WHAT IS NEEDED: Return every line of the data below word for word, leaving out the pictures.

PROVIDED RECORDS:
▼

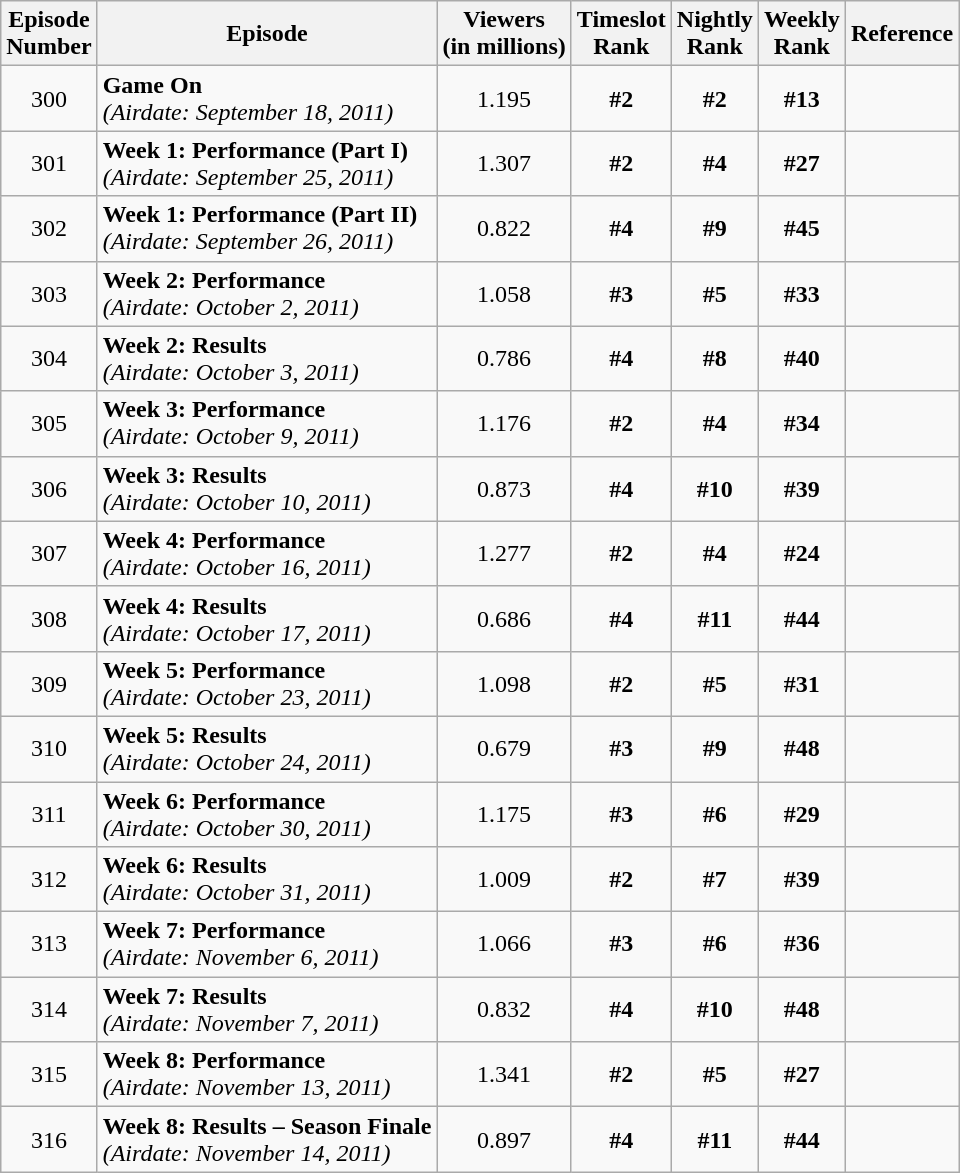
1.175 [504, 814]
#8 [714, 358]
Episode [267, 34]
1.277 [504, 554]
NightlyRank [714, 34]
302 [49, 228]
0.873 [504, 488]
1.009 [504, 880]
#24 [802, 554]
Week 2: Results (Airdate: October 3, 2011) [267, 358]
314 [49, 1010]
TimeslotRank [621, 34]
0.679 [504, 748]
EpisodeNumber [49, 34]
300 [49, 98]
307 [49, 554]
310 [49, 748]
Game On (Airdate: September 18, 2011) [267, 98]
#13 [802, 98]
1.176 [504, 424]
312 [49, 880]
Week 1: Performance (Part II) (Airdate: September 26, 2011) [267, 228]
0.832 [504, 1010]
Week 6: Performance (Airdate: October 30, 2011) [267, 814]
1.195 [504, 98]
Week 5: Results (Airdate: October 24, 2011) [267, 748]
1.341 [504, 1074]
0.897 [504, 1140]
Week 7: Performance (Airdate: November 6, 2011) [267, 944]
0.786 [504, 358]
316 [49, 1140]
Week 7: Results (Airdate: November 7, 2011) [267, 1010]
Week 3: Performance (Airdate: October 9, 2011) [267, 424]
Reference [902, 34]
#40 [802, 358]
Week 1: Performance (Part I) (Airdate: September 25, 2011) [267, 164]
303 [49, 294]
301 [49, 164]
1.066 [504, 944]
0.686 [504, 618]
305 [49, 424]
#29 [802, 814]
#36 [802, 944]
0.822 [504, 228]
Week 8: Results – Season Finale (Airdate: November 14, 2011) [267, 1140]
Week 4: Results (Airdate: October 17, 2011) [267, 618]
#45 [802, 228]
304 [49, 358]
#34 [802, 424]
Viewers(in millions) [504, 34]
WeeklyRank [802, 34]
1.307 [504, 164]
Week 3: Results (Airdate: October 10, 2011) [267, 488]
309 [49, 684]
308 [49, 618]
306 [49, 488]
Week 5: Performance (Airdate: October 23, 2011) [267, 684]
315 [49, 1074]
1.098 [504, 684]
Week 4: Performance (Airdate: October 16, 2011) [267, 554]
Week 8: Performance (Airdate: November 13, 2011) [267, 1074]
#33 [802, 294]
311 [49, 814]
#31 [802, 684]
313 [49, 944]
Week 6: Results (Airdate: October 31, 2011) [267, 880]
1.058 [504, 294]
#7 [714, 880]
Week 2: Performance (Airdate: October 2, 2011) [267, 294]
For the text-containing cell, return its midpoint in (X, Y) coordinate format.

▲

FINISHED ANSWER:
1.175 [504, 814]
#8 [714, 358]
Episode [267, 34]
1.277 [504, 554]
NightlyRank [714, 34]
302 [49, 228]
0.873 [504, 488]
1.009 [504, 880]
#24 [802, 554]
Week 2: Results (Airdate: October 3, 2011) [267, 358]
314 [49, 1010]
TimeslotRank [621, 34]
0.679 [504, 748]
EpisodeNumber [49, 34]
300 [49, 98]
307 [49, 554]
310 [49, 748]
Game On (Airdate: September 18, 2011) [267, 98]
#13 [802, 98]
1.176 [504, 424]
312 [49, 880]
Week 1: Performance (Part II) (Airdate: September 26, 2011) [267, 228]
0.832 [504, 1010]
Week 6: Performance (Airdate: October 30, 2011) [267, 814]
1.195 [504, 98]
Week 5: Results (Airdate: October 24, 2011) [267, 748]
1.341 [504, 1074]
0.897 [504, 1140]
Week 7: Performance (Airdate: November 6, 2011) [267, 944]
0.786 [504, 358]
316 [49, 1140]
Week 7: Results (Airdate: November 7, 2011) [267, 1010]
Week 3: Performance (Airdate: October 9, 2011) [267, 424]
Reference [902, 34]
#40 [802, 358]
Week 1: Performance (Part I) (Airdate: September 25, 2011) [267, 164]
303 [49, 294]
301 [49, 164]
1.066 [504, 944]
0.686 [504, 618]
305 [49, 424]
#29 [802, 814]
#36 [802, 944]
0.822 [504, 228]
Week 8: Results – Season Finale (Airdate: November 14, 2011) [267, 1140]
Week 4: Results (Airdate: October 17, 2011) [267, 618]
#45 [802, 228]
304 [49, 358]
#34 [802, 424]
Viewers(in millions) [504, 34]
WeeklyRank [802, 34]
1.307 [504, 164]
Week 3: Results (Airdate: October 10, 2011) [267, 488]
309 [49, 684]
308 [49, 618]
306 [49, 488]
Week 5: Performance (Airdate: October 23, 2011) [267, 684]
315 [49, 1074]
1.098 [504, 684]
Week 4: Performance (Airdate: October 16, 2011) [267, 554]
Week 8: Performance (Airdate: November 13, 2011) [267, 1074]
#33 [802, 294]
311 [49, 814]
#31 [802, 684]
313 [49, 944]
Week 6: Results (Airdate: October 31, 2011) [267, 880]
1.058 [504, 294]
#7 [714, 880]
Week 2: Performance (Airdate: October 2, 2011) [267, 294]
For the text-containing cell, return its midpoint in (X, Y) coordinate format.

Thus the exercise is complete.